[WHAT YOU SHOULD DO]:
Every line from the one containing "pink arrow: (63, 41) -> (22, 51), moved" through the end of the data is to be copied exactly, and nothing outside that range.

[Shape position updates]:
════════════════
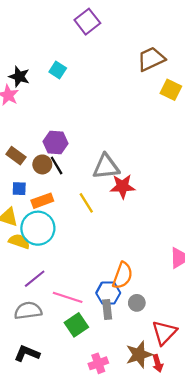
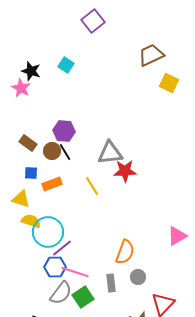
cyan circle: (38, 228) -> (48, 232), moved
purple line: (35, 279) -> (62, 248), moved
blue hexagon: (108, 293) -> (55, 267), moved
gray semicircle: (28, 311) -> (61, 293), moved, turned 135

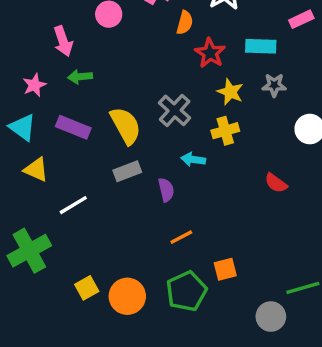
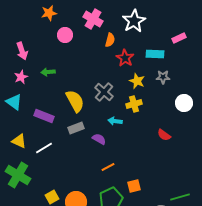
pink arrow: (63, 41) -> (22, 51), moved
purple rectangle: (73, 127) -> (44, 116), moved
yellow triangle: (36, 170) -> (19, 141), moved
purple semicircle: (166, 190) -> (99, 139), turned -48
green cross: (29, 251) -> (18, 175), turned -30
════════════════
[RESPONSE]:
pink arrow: (63, 41) -> (22, 51), moved
purple rectangle: (73, 127) -> (44, 116), moved
yellow triangle: (36, 170) -> (19, 141), moved
purple semicircle: (166, 190) -> (99, 139), turned -48
green cross: (29, 251) -> (18, 175), turned -30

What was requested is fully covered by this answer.